Top of Task inputs
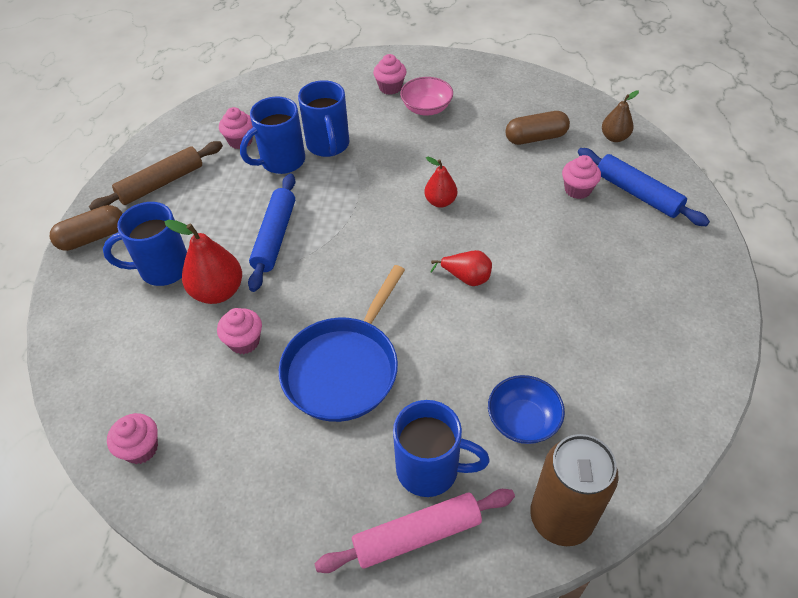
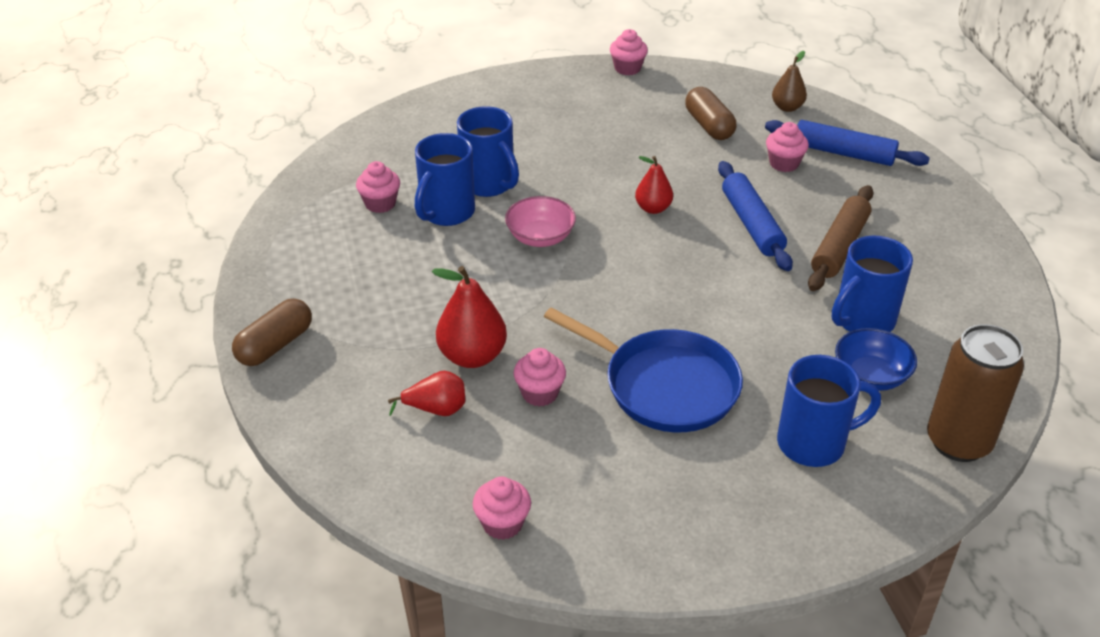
camera: 25 degrees left, 10 degrees down
(161, 183) = (316, 269): brown rolling pin -> brown rolling pin (839, 246)
(163, 269) = (389, 352): blue mug -> blue mug (862, 320)
(275, 237) = (496, 287): blue rolling pin -> blue rolling pin (752, 224)
(343, 369) = (665, 386): blue pan -> blue pan turned 60 degrees counterclockwise
(390, 87) = (516, 111): pink cupcake -> pink cupcake (627, 68)
(417, 535) = (840, 500): pink rolling pin -> none
(426, 108) = (572, 123): pink bowl -> pink bowl (540, 237)
(466, 278) = (730, 270): red pear -> red pear (436, 409)
(536, 138) = (709, 125): brown capsule -> brown capsule turned 75 degrees counterclockwise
Bottom of Task inputs
Nothing but the lines from the one with "(426, 108) = (572, 123): pink" through the last line of the data should appear; print them exactly.

(426, 108) = (572, 123): pink bowl -> pink bowl (540, 237)
(466, 278) = (730, 270): red pear -> red pear (436, 409)
(536, 138) = (709, 125): brown capsule -> brown capsule turned 75 degrees counterclockwise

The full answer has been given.